*Problem statement:* Apart from the images, reproduce all of the data word for word.

[Saved entries]
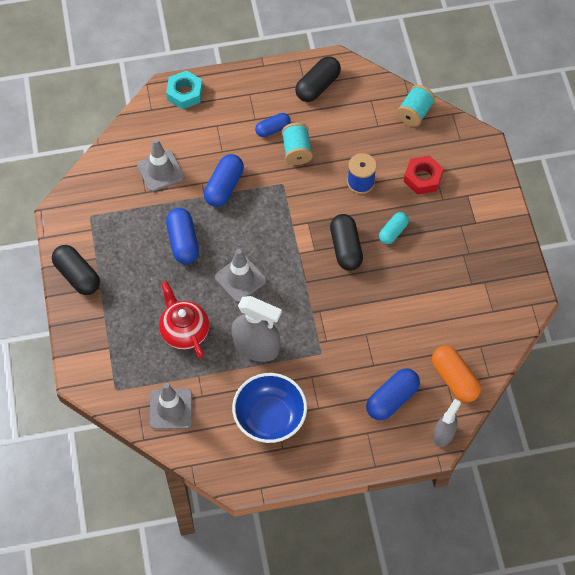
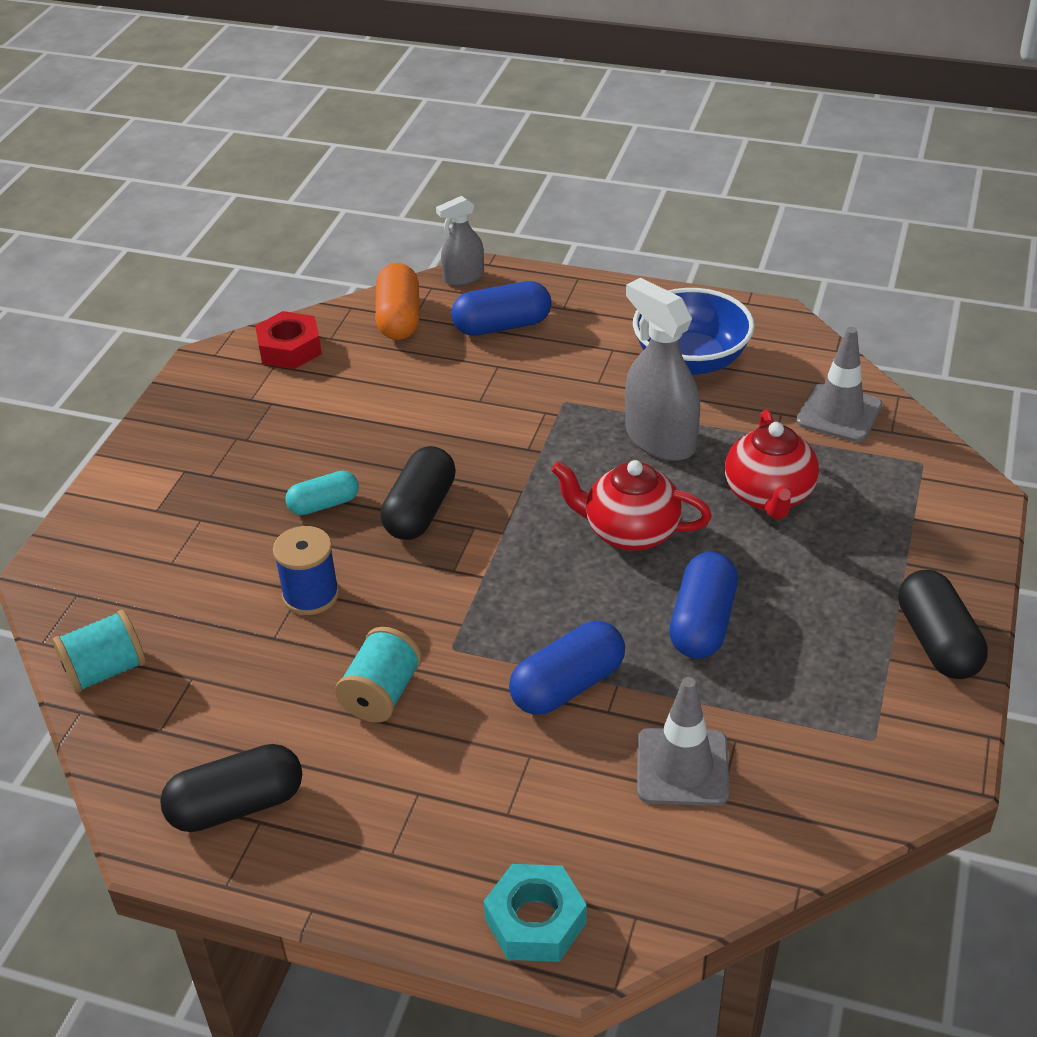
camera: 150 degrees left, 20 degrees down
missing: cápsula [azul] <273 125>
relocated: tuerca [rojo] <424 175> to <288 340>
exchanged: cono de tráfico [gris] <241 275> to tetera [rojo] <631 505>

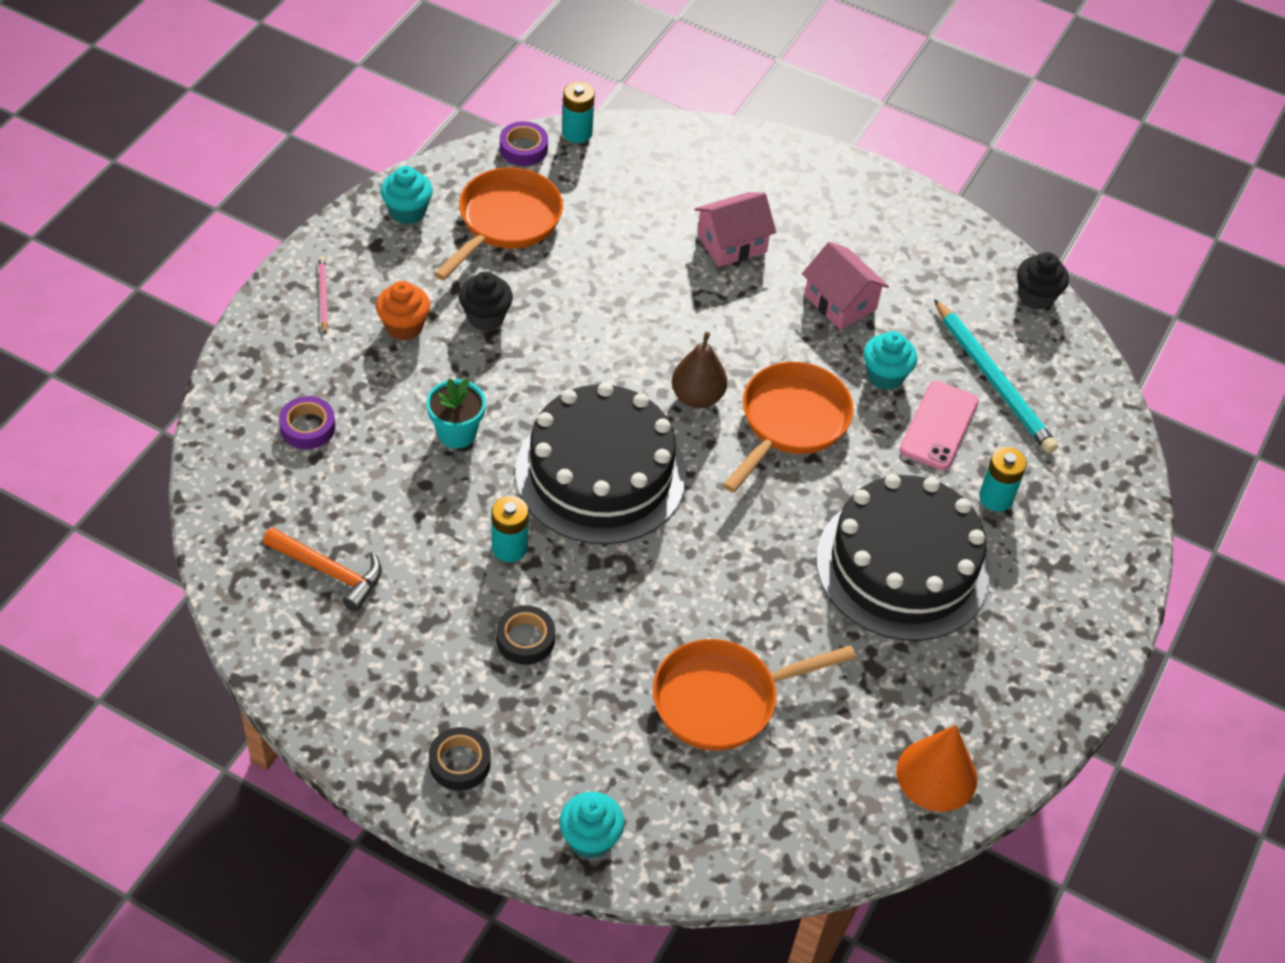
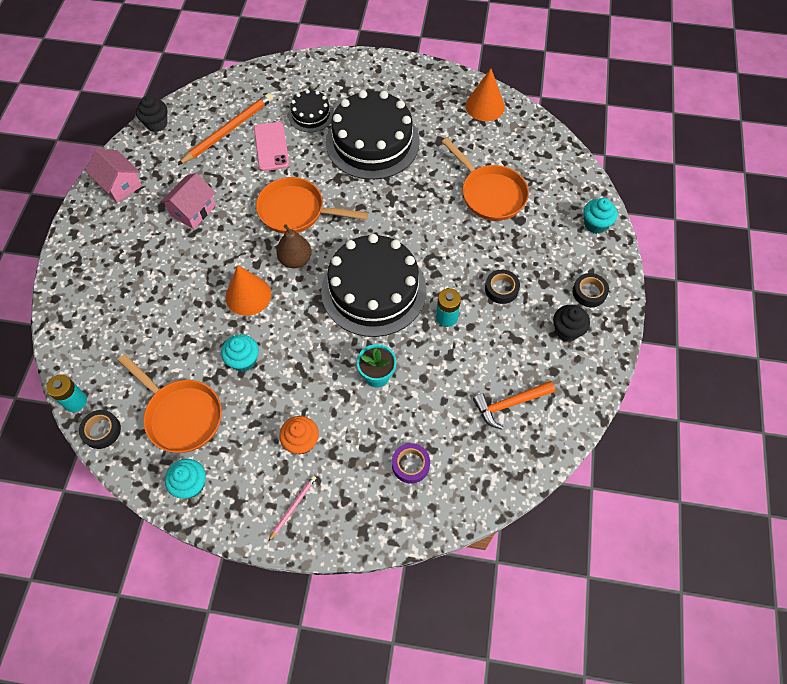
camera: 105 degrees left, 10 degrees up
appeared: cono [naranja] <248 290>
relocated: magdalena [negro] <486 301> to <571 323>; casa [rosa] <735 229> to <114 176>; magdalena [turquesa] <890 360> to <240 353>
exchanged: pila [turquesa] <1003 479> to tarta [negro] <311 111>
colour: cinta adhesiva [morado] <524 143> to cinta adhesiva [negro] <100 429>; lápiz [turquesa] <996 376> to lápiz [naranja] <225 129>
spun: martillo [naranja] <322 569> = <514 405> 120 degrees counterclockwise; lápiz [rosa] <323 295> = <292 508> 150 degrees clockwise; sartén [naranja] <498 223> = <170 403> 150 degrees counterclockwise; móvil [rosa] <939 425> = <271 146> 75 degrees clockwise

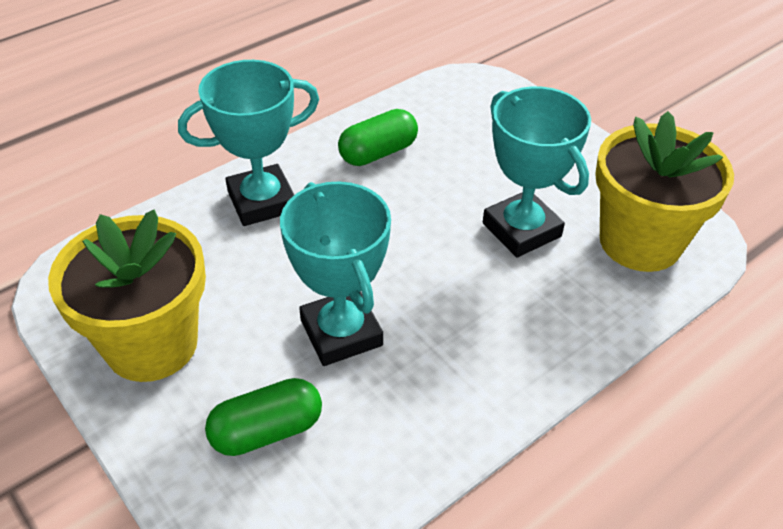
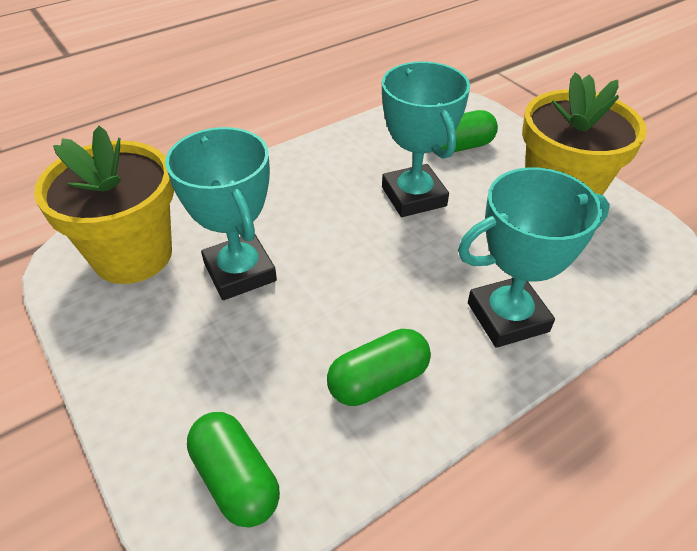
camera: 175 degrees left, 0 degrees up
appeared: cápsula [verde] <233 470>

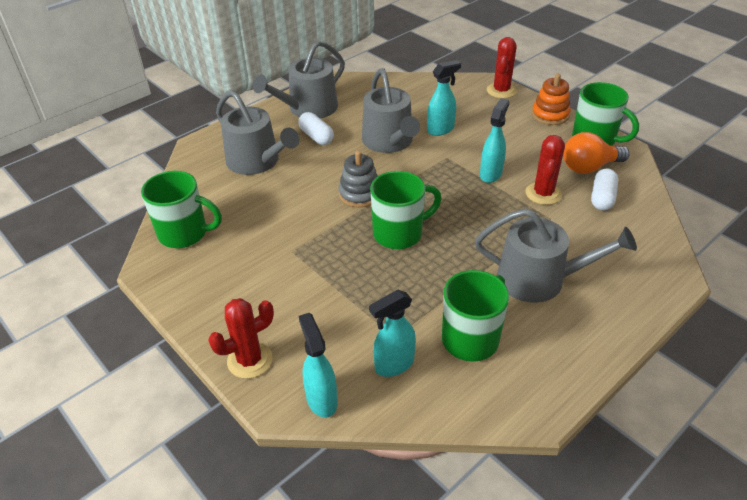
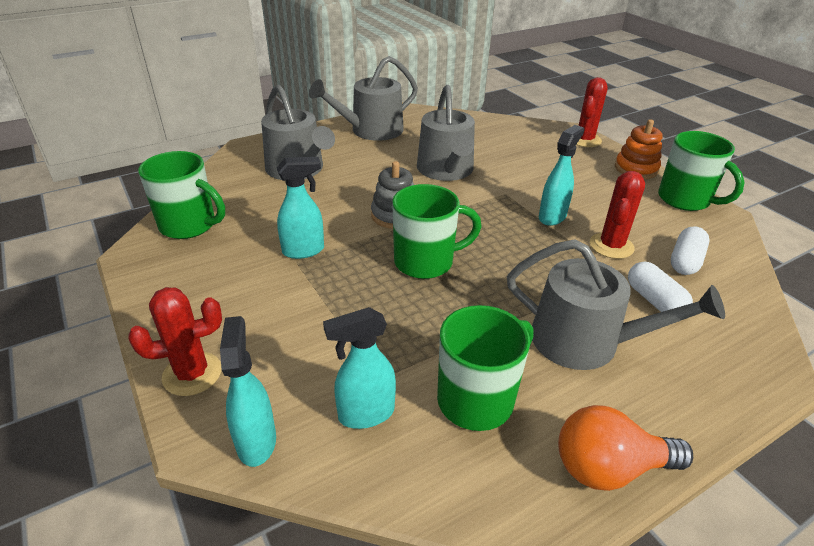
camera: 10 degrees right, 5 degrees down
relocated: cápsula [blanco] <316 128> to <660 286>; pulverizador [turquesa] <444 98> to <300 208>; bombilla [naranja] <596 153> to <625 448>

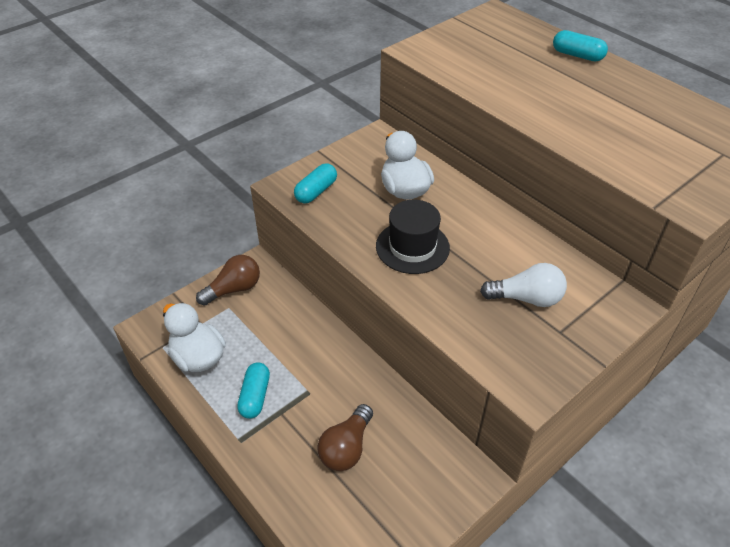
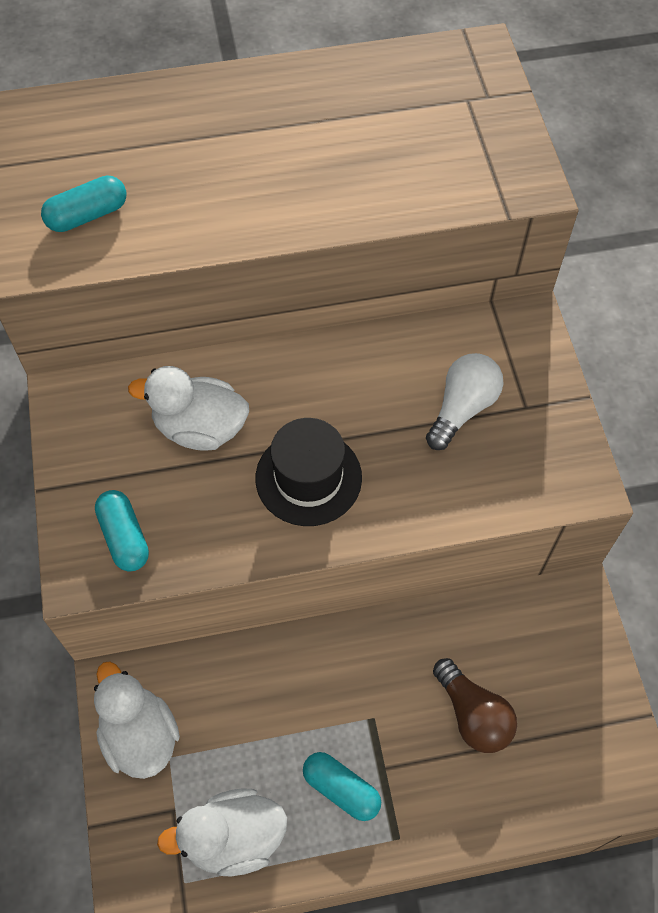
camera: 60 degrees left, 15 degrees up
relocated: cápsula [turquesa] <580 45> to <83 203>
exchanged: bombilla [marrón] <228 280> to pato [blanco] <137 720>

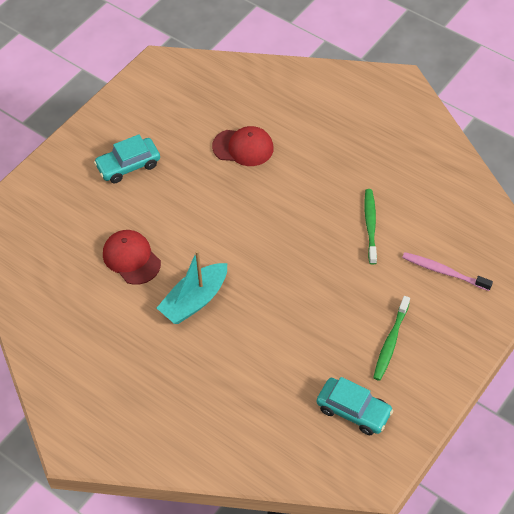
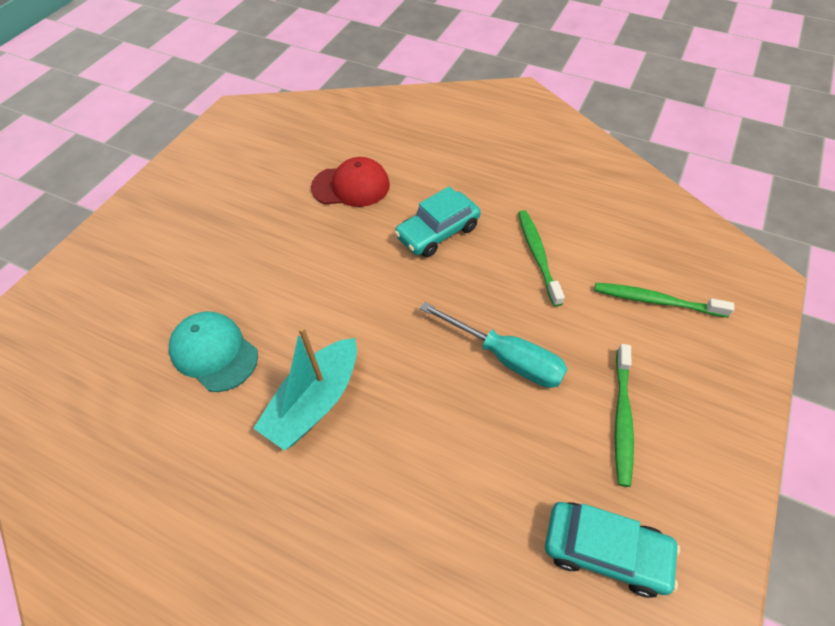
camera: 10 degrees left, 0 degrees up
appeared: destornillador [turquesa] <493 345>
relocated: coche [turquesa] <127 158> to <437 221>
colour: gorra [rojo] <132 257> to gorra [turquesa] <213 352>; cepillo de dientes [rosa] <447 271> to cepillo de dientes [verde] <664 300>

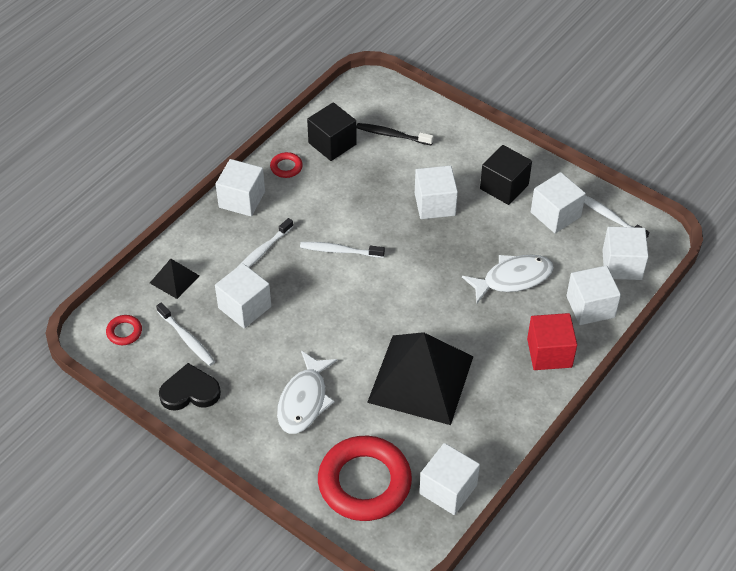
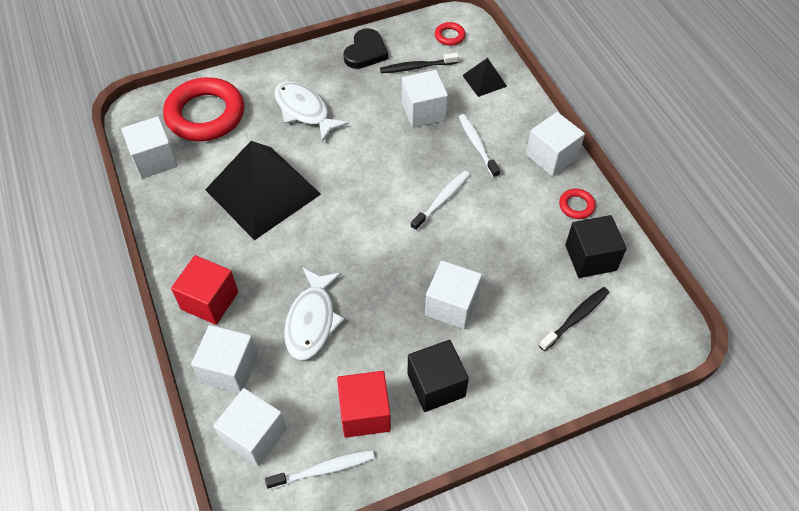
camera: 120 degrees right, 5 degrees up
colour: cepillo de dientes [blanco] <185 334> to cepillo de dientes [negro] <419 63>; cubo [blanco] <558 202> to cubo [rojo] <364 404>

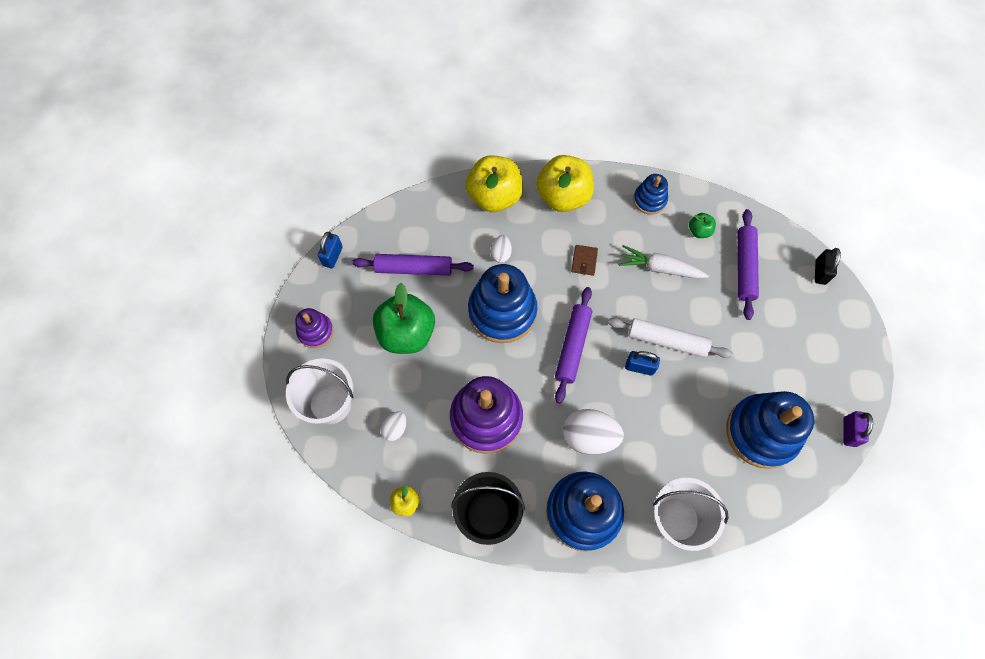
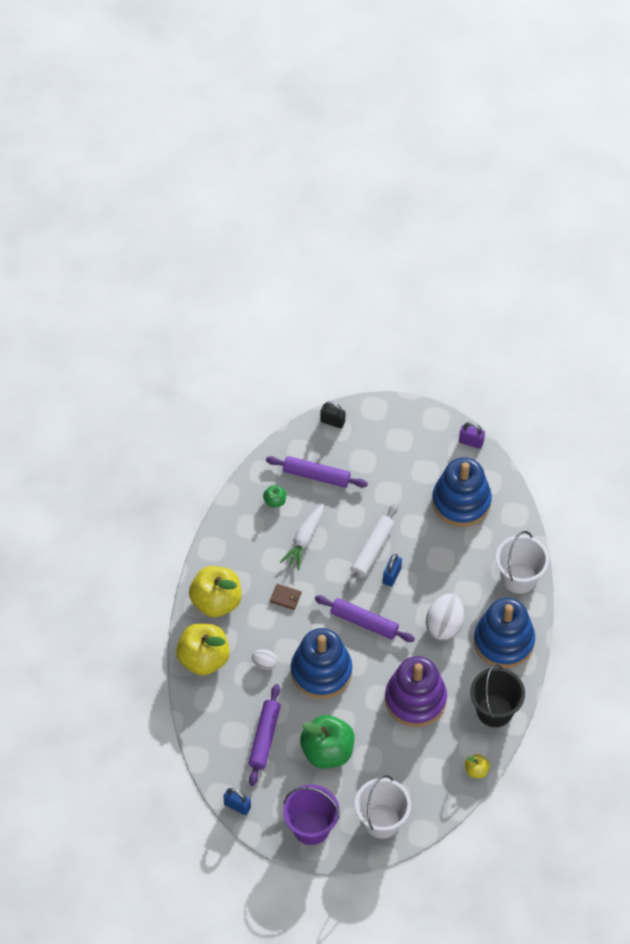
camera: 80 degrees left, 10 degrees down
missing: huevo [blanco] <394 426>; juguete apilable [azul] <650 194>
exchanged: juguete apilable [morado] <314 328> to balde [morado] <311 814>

*Your solution:*
camera: 150 degrees left, 20 degrees down
missing: cápsula [azul] <273 125>
relocated: tuerca [rojo] <424 175> to <288 340>
exchanged: cono de tráfico [gris] <241 275> to tetera [rojo] <631 505>

camera: 105 degrees left, 10 degrees up
appeared: cono [naranja] <248 290>
relocated: magdalena [negro] <486 301> to <571 323>; casa [rosa] <735 229> to <114 176>; magdalena [turquesa] <890 360> to <240 353>
exchanged: pila [turquesa] <1003 479> to tarta [negro] <311 111>
colour: cinta adhesiva [morado] <524 143> to cinta adhesiva [negro] <100 429>; lápiz [turquesa] <996 376> to lápiz [naranja] <225 129>
spun: martillo [naranja] <322 569> = <514 405> 120 degrees counterclockwise; lápiz [rosa] <323 295> = <292 508> 150 degrees clockwise; sartén [naranja] <498 223> = <170 403> 150 degrees counterclockwise; móvil [rosa] <939 425> = <271 146> 75 degrees clockwise

camera: 175 degrees left, 0 degrees up
appeared: cápsula [verde] <233 470>

camera: 10 degrees right, 5 degrees down
relocated: cápsula [blanco] <316 128> to <660 286>; pulverizador [turquesa] <444 98> to <300 208>; bombilla [naranja] <596 153> to <625 448>

camera: 60 degrees left, 15 degrees up
relocated: cápsula [turquesa] <580 45> to <83 203>
exchanged: bombilla [marrón] <228 280> to pato [blanco] <137 720>

camera: 10 degrees left, 0 degrees up
appeared: destornillador [turquesa] <493 345>
relocated: coche [turquesa] <127 158> to <437 221>
colour: gorra [rojo] <132 257> to gorra [turquesa] <213 352>; cepillo de dientes [rosa] <447 271> to cepillo de dientes [verde] <664 300>

camera: 120 degrees right, 5 degrees up
colour: cepillo de dientes [blanco] <185 334> to cepillo de dientes [negro] <419 63>; cubo [blanco] <558 202> to cubo [rojo] <364 404>

camera: 80 degrees left, 10 degrees down
missing: huevo [blanco] <394 426>; juguete apilable [azul] <650 194>
exchanged: juguete apilable [morado] <314 328> to balde [morado] <311 814>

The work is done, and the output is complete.